ASSIGNED TASK: Starting at the line with "SERVO2 pin PWM: D8 -> D3", retype every remaining line of the records exactly. Do not include pictures.
**** DATA TO EXAMINE ****
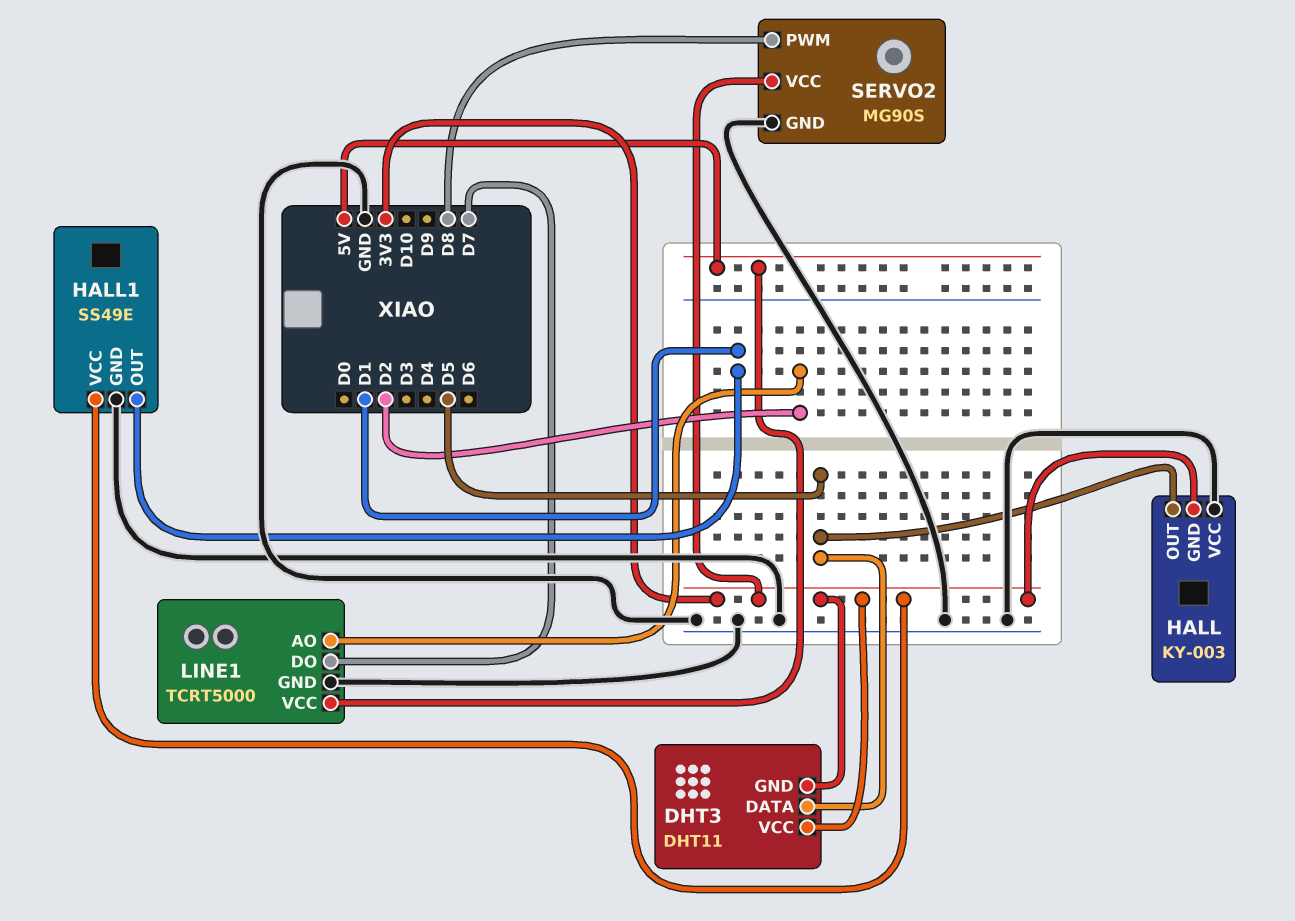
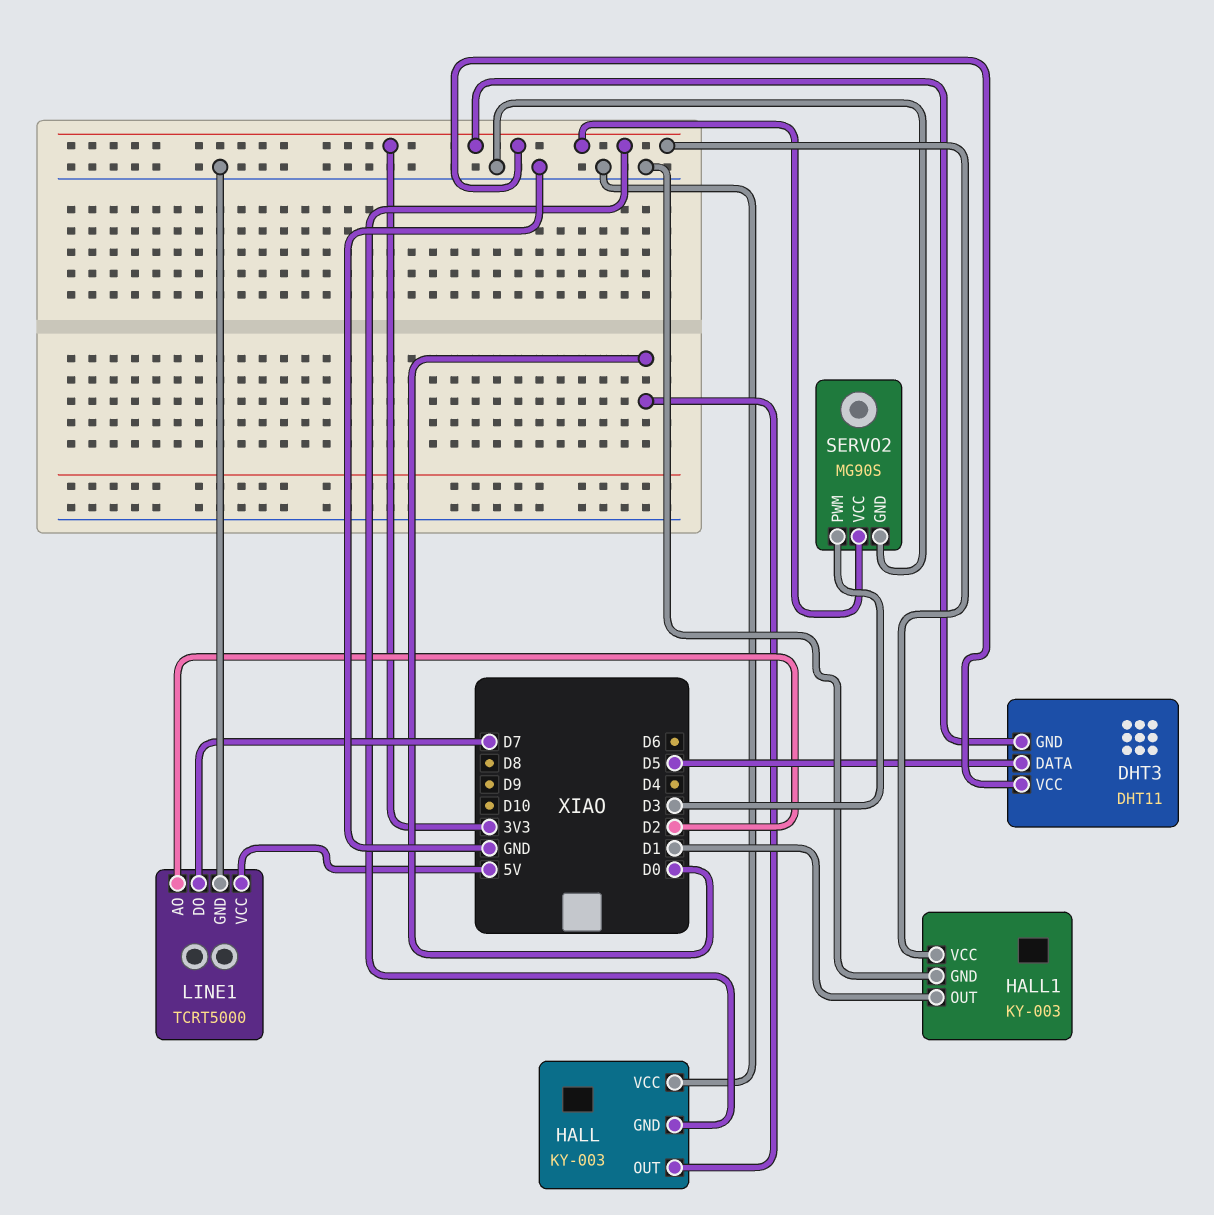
HALL pin OUT: D5 -> D0
HALL1: SS49E -> KY-003
SERVO2 pin PWM: D8 -> D3

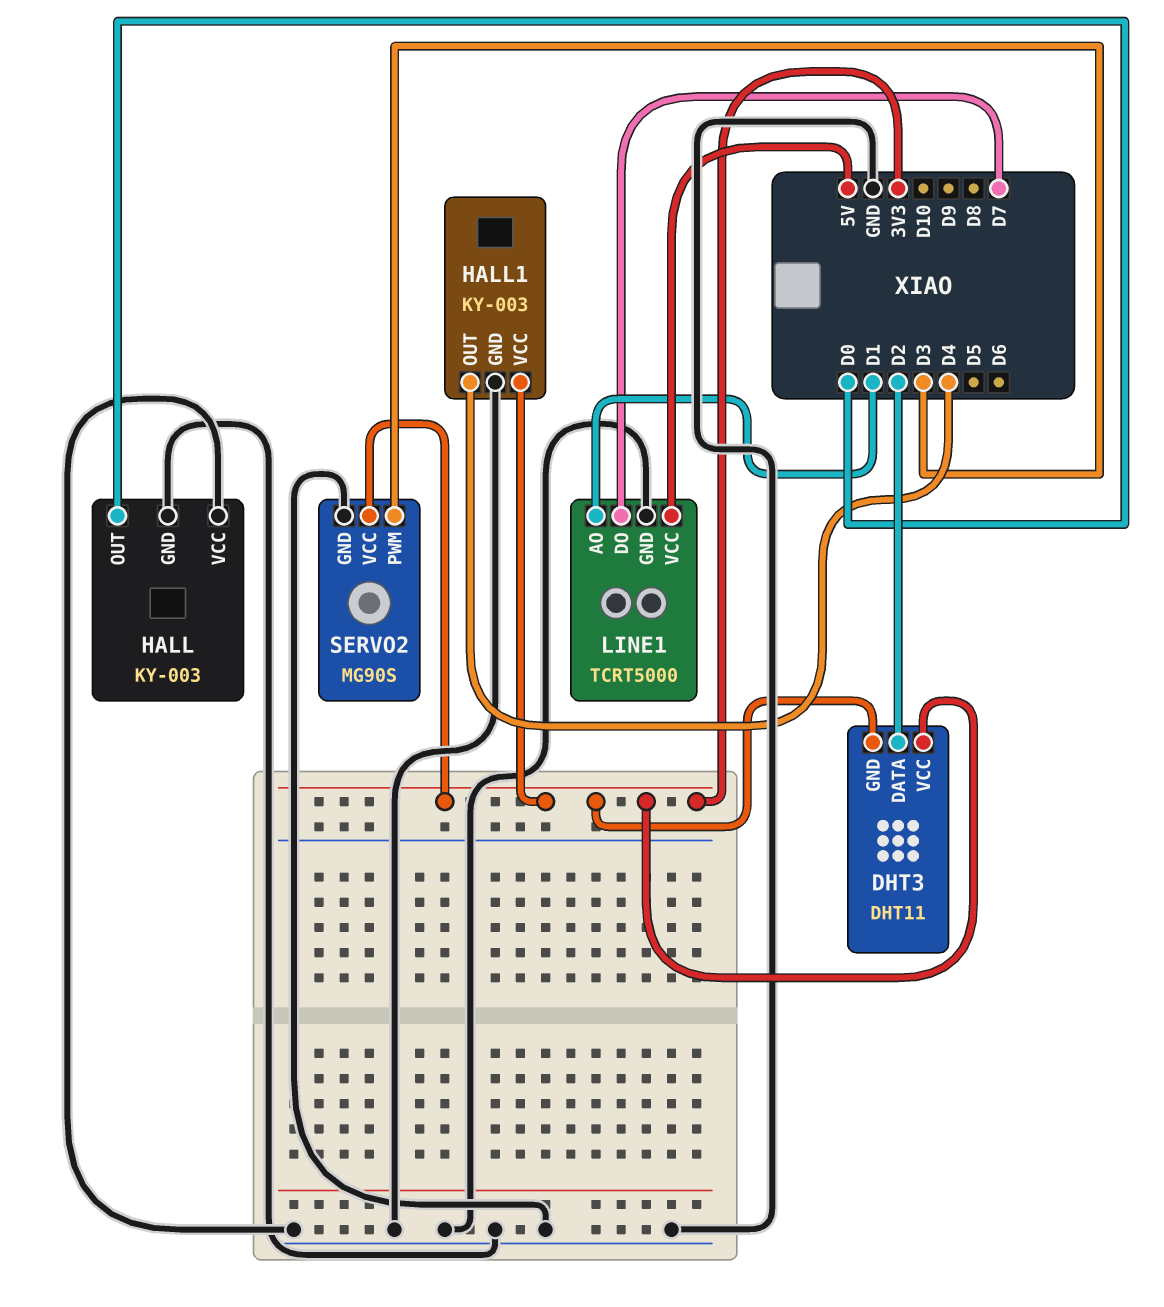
DHT3 pin DATA: D5 -> D2
HALL pin GND: 3V3 -> GND
HALL1 pin OUT: D1 -> D4
LINE1 pin AO: D2 -> D1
****
PROBLEM SOLUTION:
SERVO2 pin PWM: D8 -> D3

DHT3 pin DATA: D5 -> D2
HALL pin GND: 3V3 -> GND
HALL1 pin OUT: D1 -> D4
LINE1 pin AO: D2 -> D1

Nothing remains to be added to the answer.